• _Data extract_
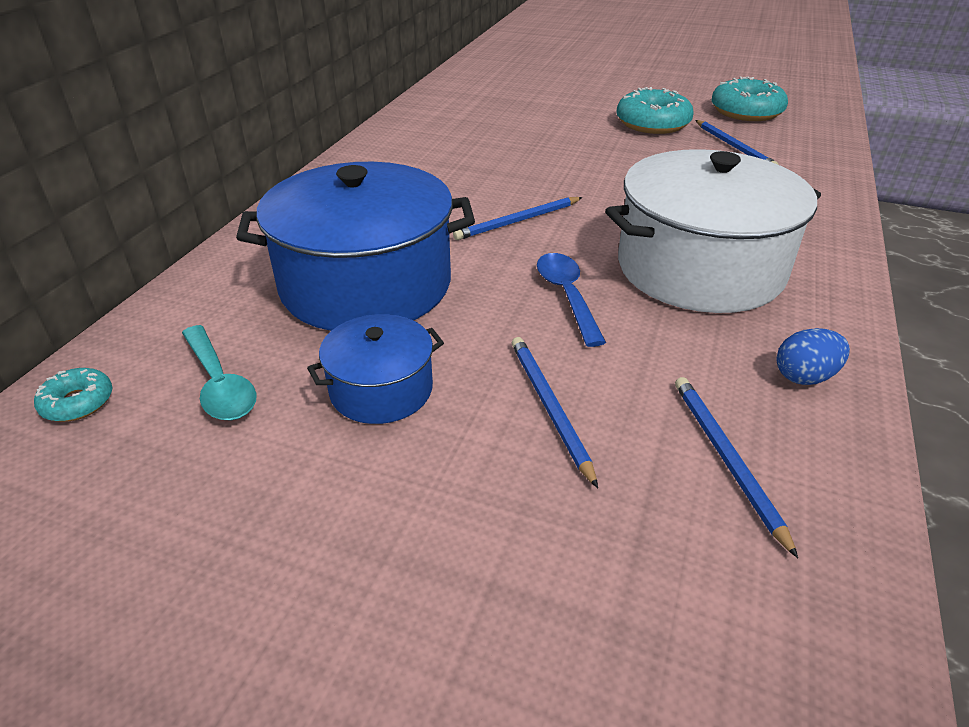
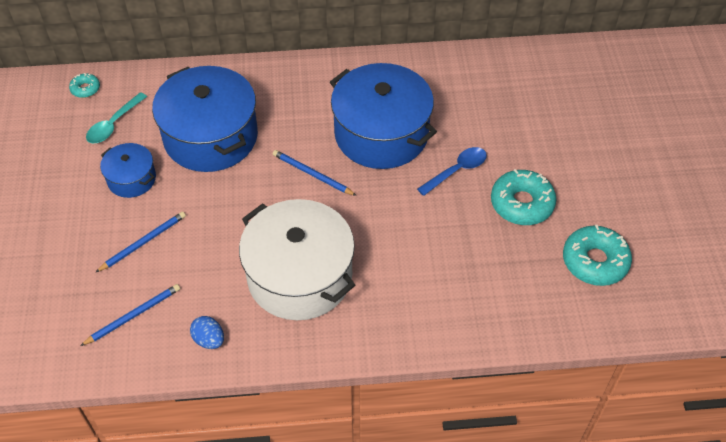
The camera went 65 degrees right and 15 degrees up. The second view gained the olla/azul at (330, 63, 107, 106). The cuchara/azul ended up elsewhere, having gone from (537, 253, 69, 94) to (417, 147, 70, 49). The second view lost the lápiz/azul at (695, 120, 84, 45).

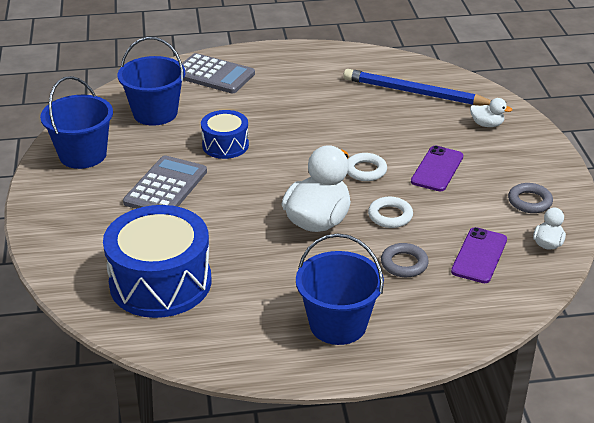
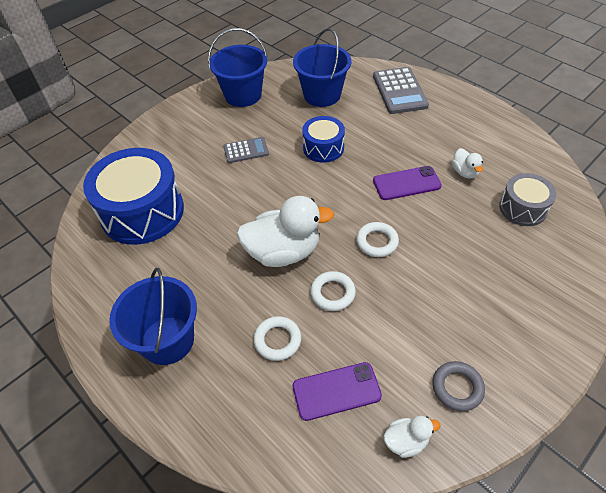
The camera went 55 degrees right and 15 degrees up. The size of the calculadora/gris at (123, 155, 84, 54) changed by a factor of 0.60. What was the anillo/gris at (381, 243, 48, 34) turned into the anillo/blanco at (253, 316, 48, 45). The móvil/morado ended up elsewhere, having gone from (411, 145, 52, 46) to (373, 166, 69, 34). The pato/blanco ended up elsewhere, having gone from (470, 98, 42, 29) to (452, 148, 31, 30). Where the lápiz/azul stood at (343, 69, 149, 36), the tambor/gris came to stand at (499, 173, 57, 53).

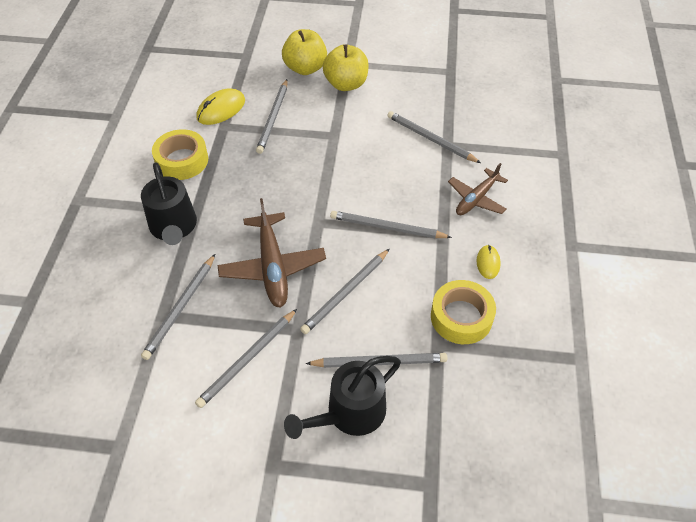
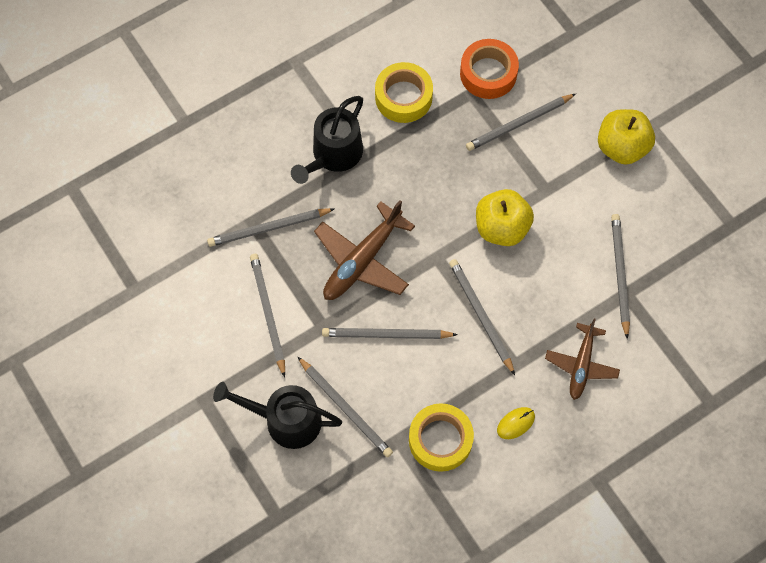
The camera went 50 degrees right and 15 degrees up. The lápiz/gris at (195, 309, 102, 99) ended up facing another way, 75 degrees clockwise from before. Where the ratón/amarillo stood at (197, 88, 48, 37), the cinta adhesiva/naranja came to stand at (460, 39, 59, 60). The manzana/amarillo ended up elsewhere, having gone from (282, 29, 45, 46) to (476, 189, 58, 57). The avión/marrón at (448, 163, 60, 52) ended up facing another way, 75 degrees counterclockwise from before.

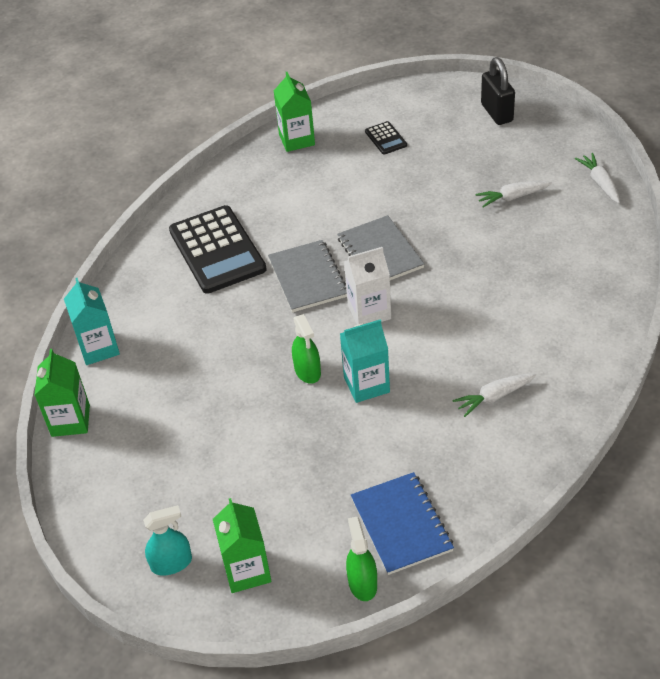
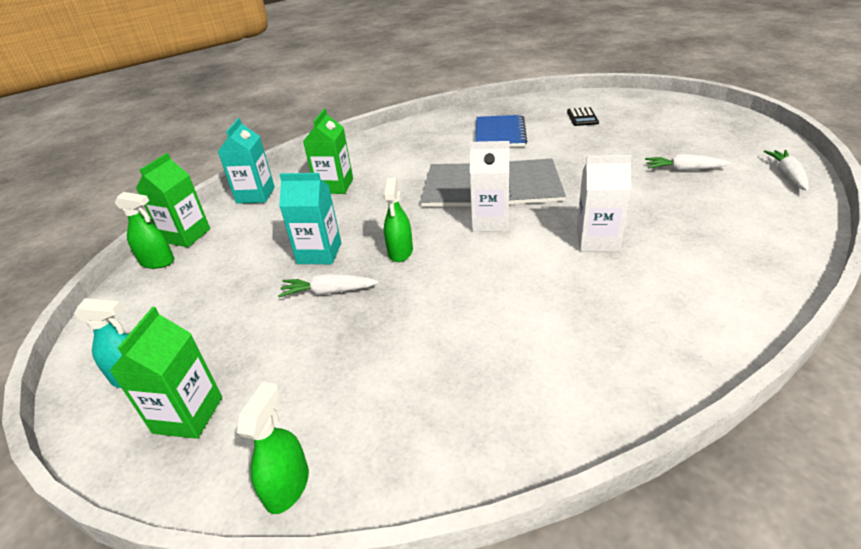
The camera went 25 degrees right and 10 degrees down. The second view gained the pulverizador/verde at (115, 192, 59, 77). The zanahoria/blanco ended up elsewhere, having gone from (452, 374, 84, 43) to (278, 274, 101, 23). The cartón de leche/turquesa ended up elsewhere, having gone from (340, 319, 50, 84) to (279, 173, 62, 91). The cartón de leche/verde ended up elsewhere, having gone from (274, 72, 41, 80) to (303, 109, 50, 85). The cuaderno/azul ended up elsewhere, having gone from (351, 472, 103, 103) to (475, 115, 52, 32). The second view gained the cartón de leche/blanco at (576, 155, 56, 97). The second view lost the calculadora/negro at (169, 205, 98, 89). The second view lost the candado/negro at (481, 57, 34, 68).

• _Brief_
Every line of the material must be repeated exactly; pictures stay out.

• _Answer area_
The camera went 65 degrees right and 15 degrees up. The second view gained the olla/azul at (330, 63, 107, 106). The cuchara/azul ended up elsewhere, having gone from (537, 253, 69, 94) to (417, 147, 70, 49). The second view lost the lápiz/azul at (695, 120, 84, 45).

The camera went 55 degrees right and 15 degrees up. The size of the calculadora/gris at (123, 155, 84, 54) changed by a factor of 0.60. What was the anillo/gris at (381, 243, 48, 34) turned into the anillo/blanco at (253, 316, 48, 45). The móvil/morado ended up elsewhere, having gone from (411, 145, 52, 46) to (373, 166, 69, 34). The pato/blanco ended up elsewhere, having gone from (470, 98, 42, 29) to (452, 148, 31, 30). Where the lápiz/azul stood at (343, 69, 149, 36), the tambor/gris came to stand at (499, 173, 57, 53).

The camera went 50 degrees right and 15 degrees up. The lápiz/gris at (195, 309, 102, 99) ended up facing another way, 75 degrees clockwise from before. Where the ratón/amarillo stood at (197, 88, 48, 37), the cinta adhesiva/naranja came to stand at (460, 39, 59, 60). The manzana/amarillo ended up elsewhere, having gone from (282, 29, 45, 46) to (476, 189, 58, 57). The avión/marrón at (448, 163, 60, 52) ended up facing another way, 75 degrees counterclockwise from before.

The camera went 25 degrees right and 10 degrees down. The second view gained the pulverizador/verde at (115, 192, 59, 77). The zanahoria/blanco ended up elsewhere, having gone from (452, 374, 84, 43) to (278, 274, 101, 23). The cartón de leche/turquesa ended up elsewhere, having gone from (340, 319, 50, 84) to (279, 173, 62, 91). The cartón de leche/verde ended up elsewhere, having gone from (274, 72, 41, 80) to (303, 109, 50, 85). The cuaderno/azul ended up elsewhere, having gone from (351, 472, 103, 103) to (475, 115, 52, 32). The second view gained the cartón de leche/blanco at (576, 155, 56, 97). The second view lost the calculadora/negro at (169, 205, 98, 89). The second view lost the candado/negro at (481, 57, 34, 68).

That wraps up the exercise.